> Available data:
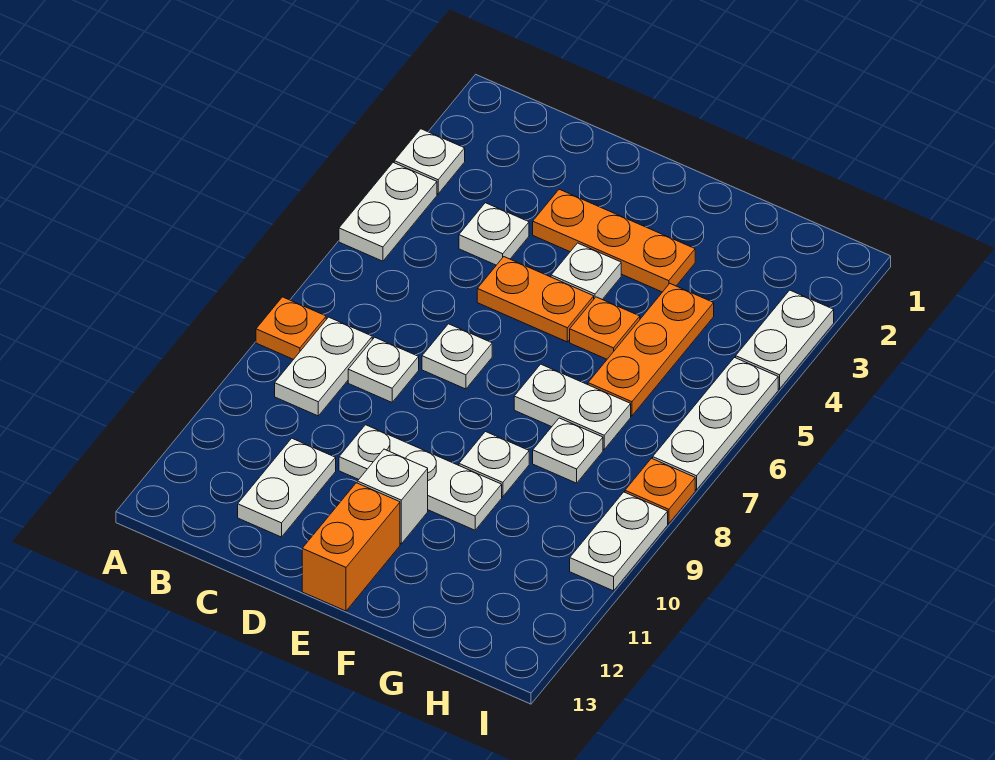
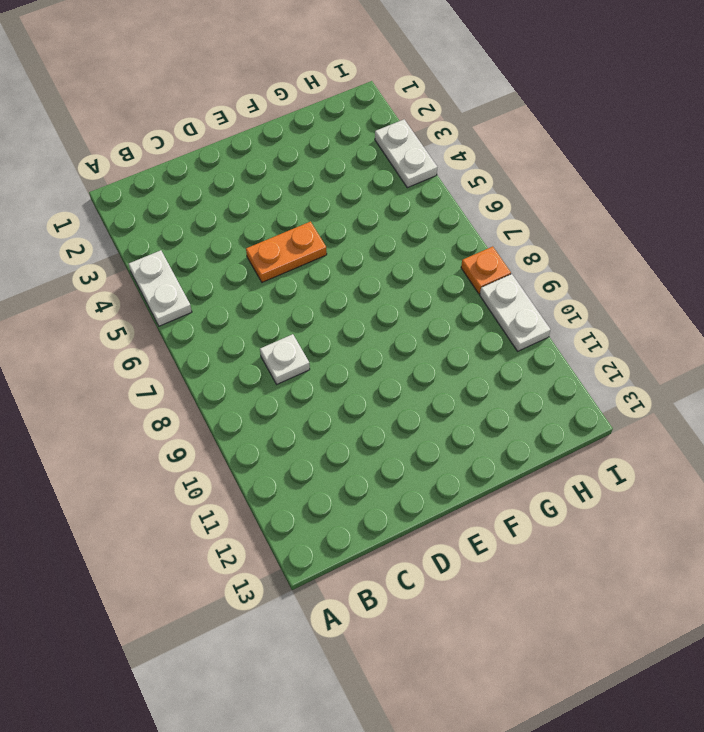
none -> white plate A3 level 1
none -> orange plate A8 level 1
none -> white plate B8:B9 level 1

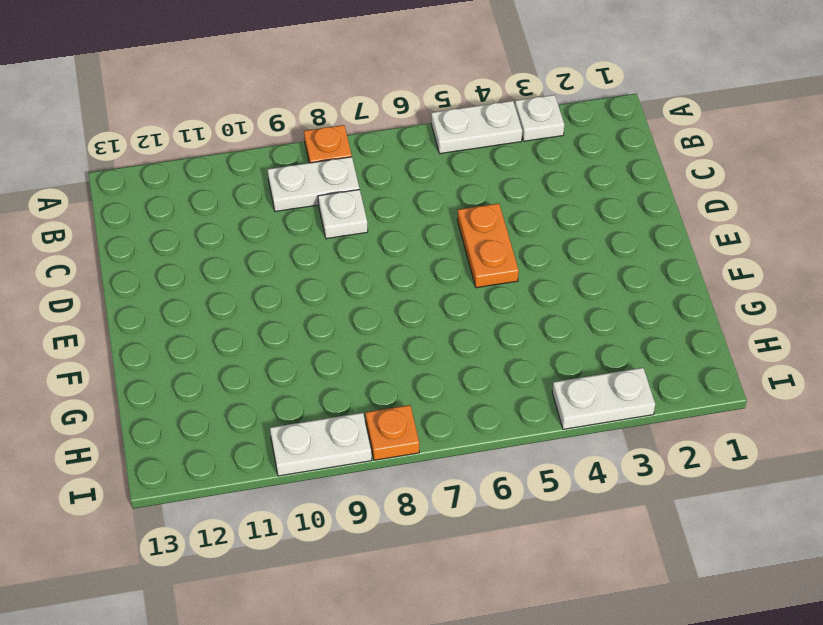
none -> white plate C4 level 1
none -> white plate C11:C12 level 1
none -> orange plate D3:F3 level 1

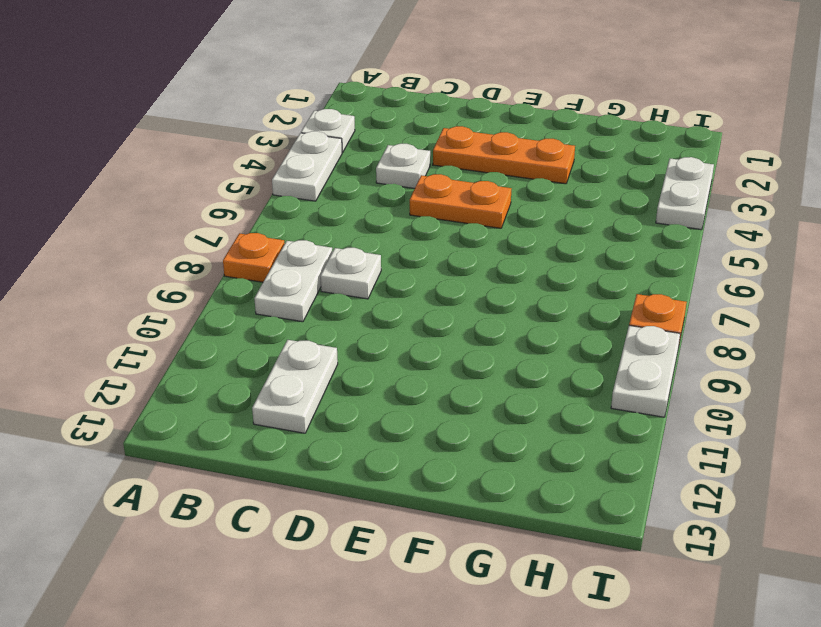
none -> white plate D7 level 1
none -> white plate D10:F10 level 1
none -> white plate E4 level 1

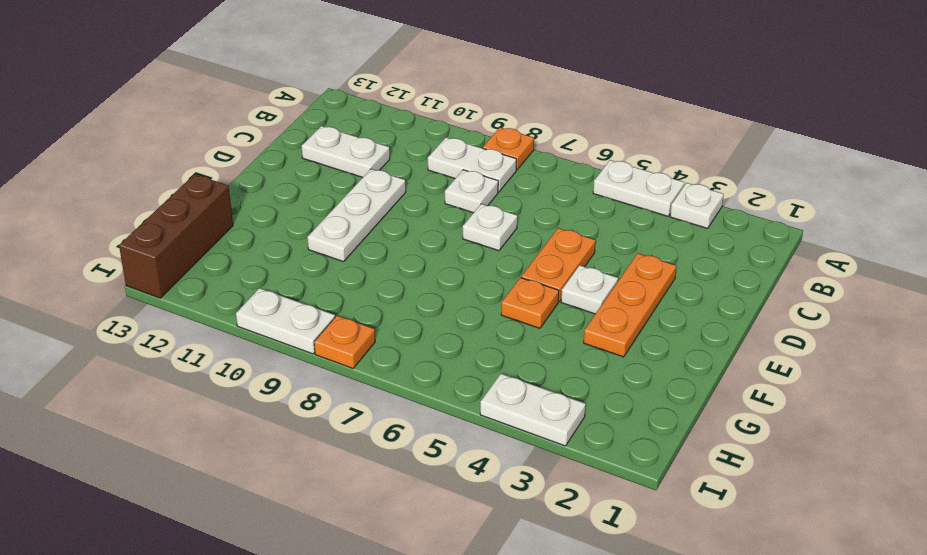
brown brick G13:I13 level 1 -> none
none -> white plate C4 level 1
none -> white brick E11 level 1
none -> orange brick E12:E13 level 1

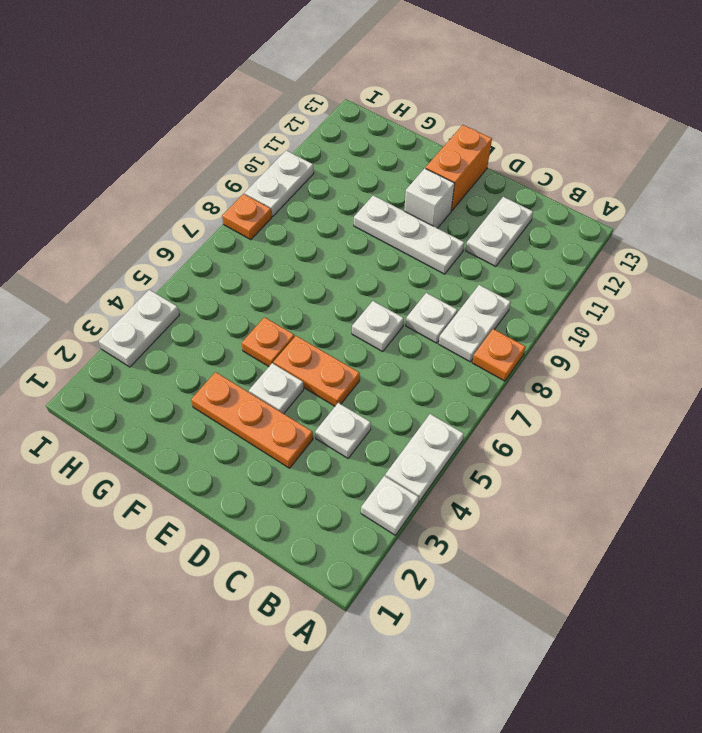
none -> white plate F7:G7 level 1
none -> white plate F9 level 1
none -> orange plate G4:G6 level 1

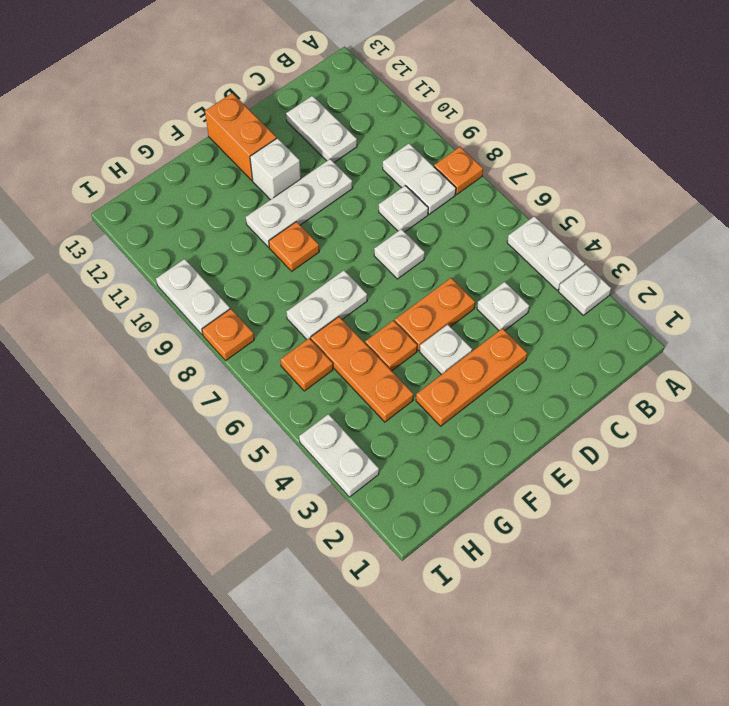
orange plate F9 level 1 -> white plate F9 level 1
orange plate H6 level 1 -> none
none -> white plate G8 level 1
none -> white plate I5:I7 level 1

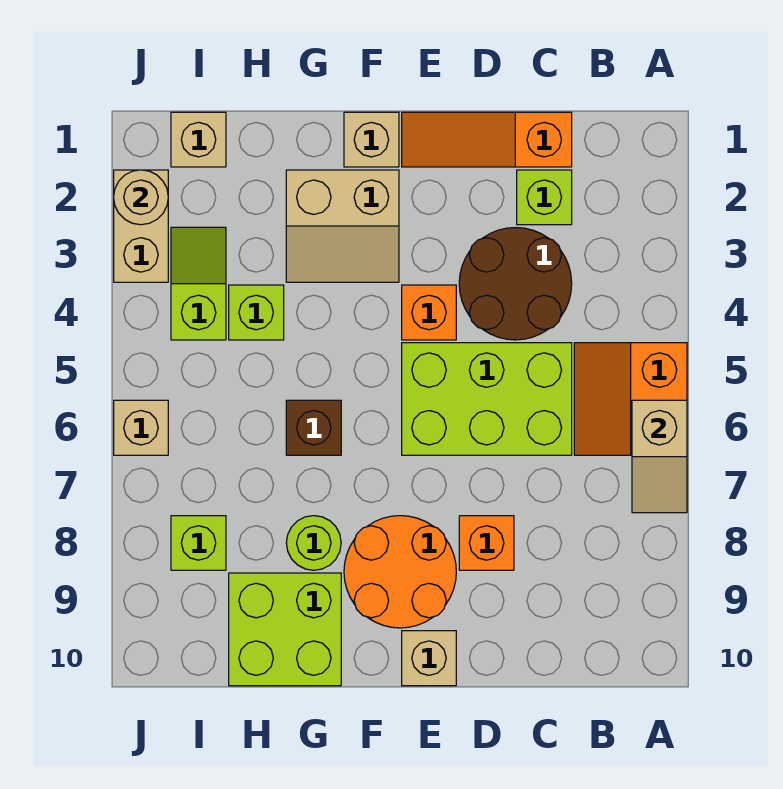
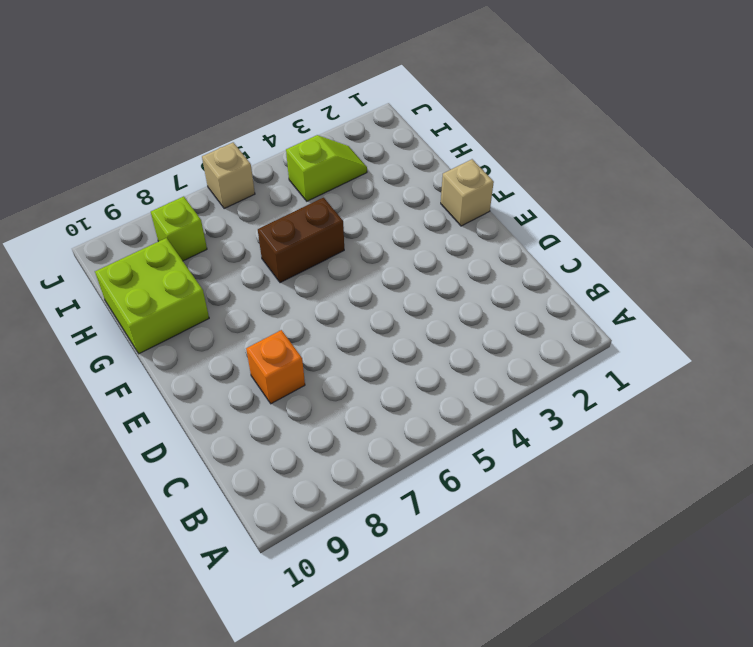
brown brick G5:G6 level 1 -> brown brick G6 level 1
none -> orange slope A5:B6 level 1 top A
none -> orange slope C1:E1 level 1 top C
none -> lime brick C2 level 1

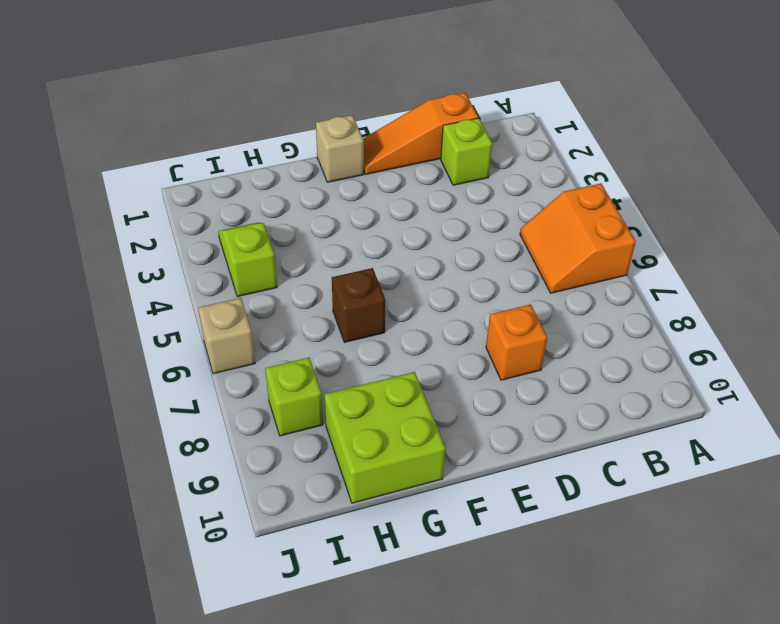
none -> brown round brick C3:D4 level 1
none -> lime brick C5:E6 level 1
none -> orange brick E4 level 1

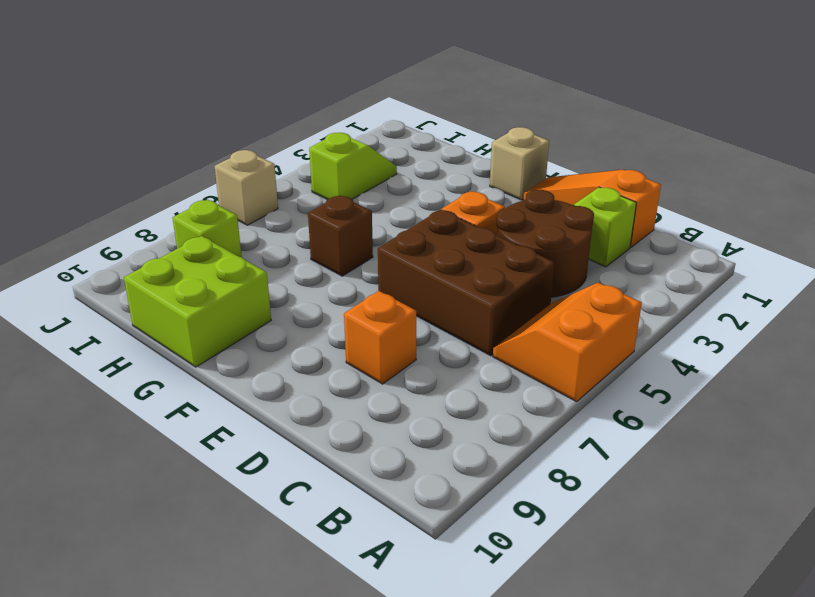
brown brick C5:E6 level 1 -> lime brick C5:E6 level 1
none -> orange round brick E8:F9 level 1
none -> tan brick E10 level 1
none -> tan slope F2:G3 level 1 top 2

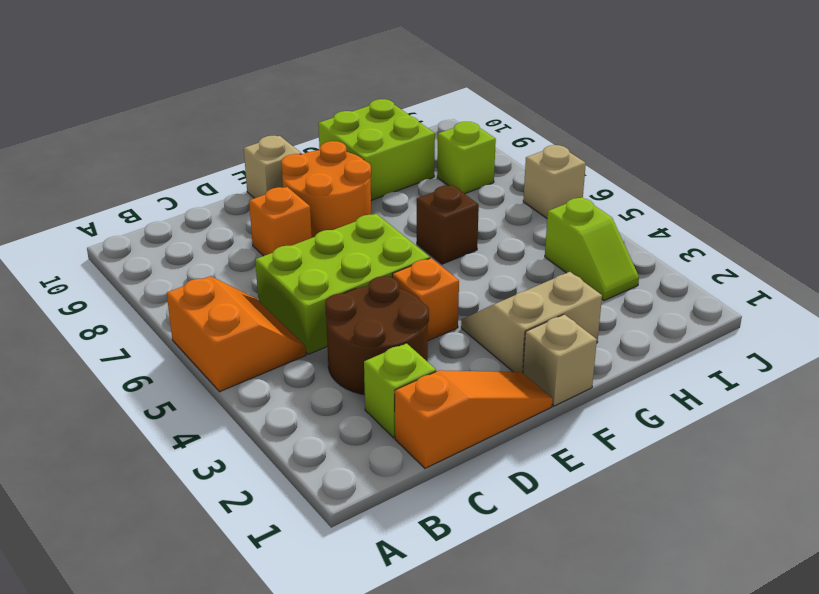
none -> lime round brick G8 level 1
none -> lime brick H4 level 1
none -> tan brick I1 level 1

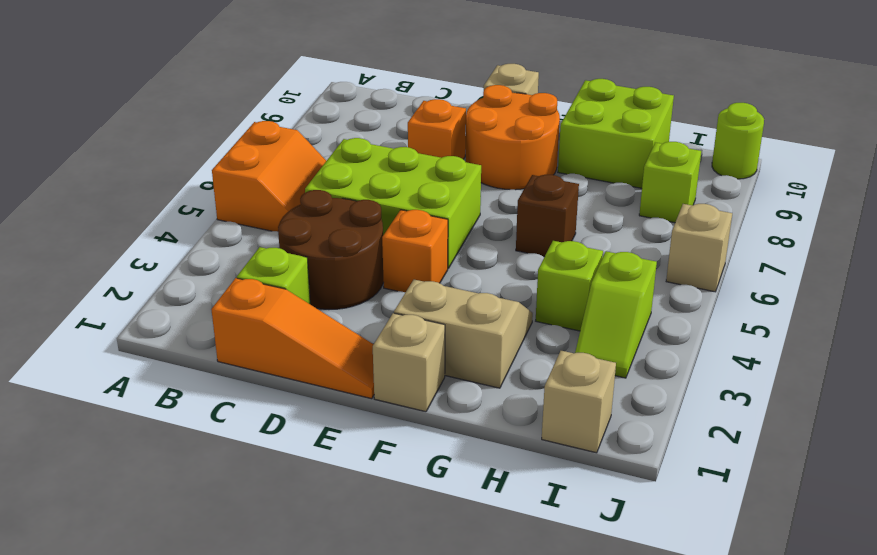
lime round brick J10 level 1 -> lime round brick G8 level 1
none -> tan brick J2:J3 level 1
none -> tan slope A6:A7 level 2 top 6
none -> tan round brick J2 level 2

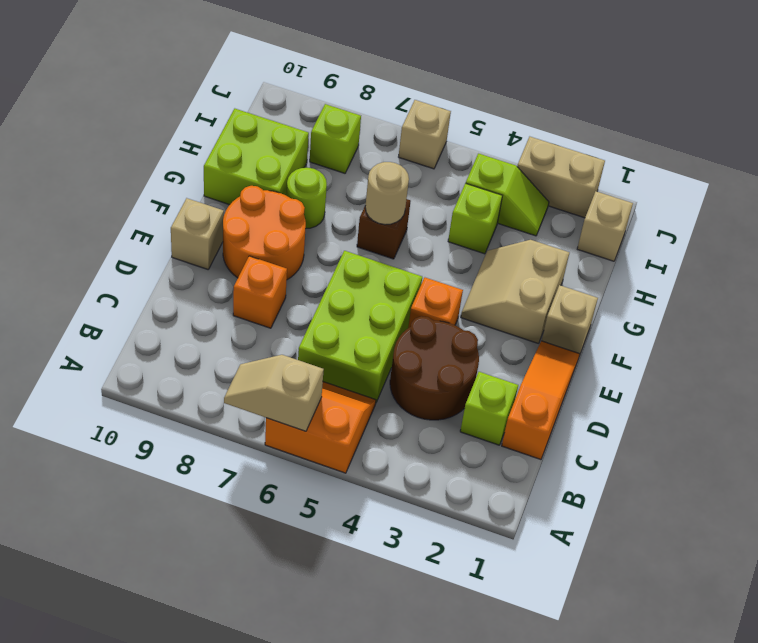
tan round brick G6 level 2 -> tan round brick J2 level 2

> What you need to do: To complete this exercise, repeat exactly the lines above from the one holding "none -> lime brick H4 level 1" to the end of the listing, both included, and leave the pictures out.

> Problem solution:
none -> lime brick H4 level 1
none -> tan brick I1 level 1

lime round brick J10 level 1 -> lime round brick G8 level 1
none -> tan brick J2:J3 level 1
none -> tan slope A6:A7 level 2 top 6
none -> tan round brick J2 level 2

tan round brick G6 level 2 -> tan round brick J2 level 2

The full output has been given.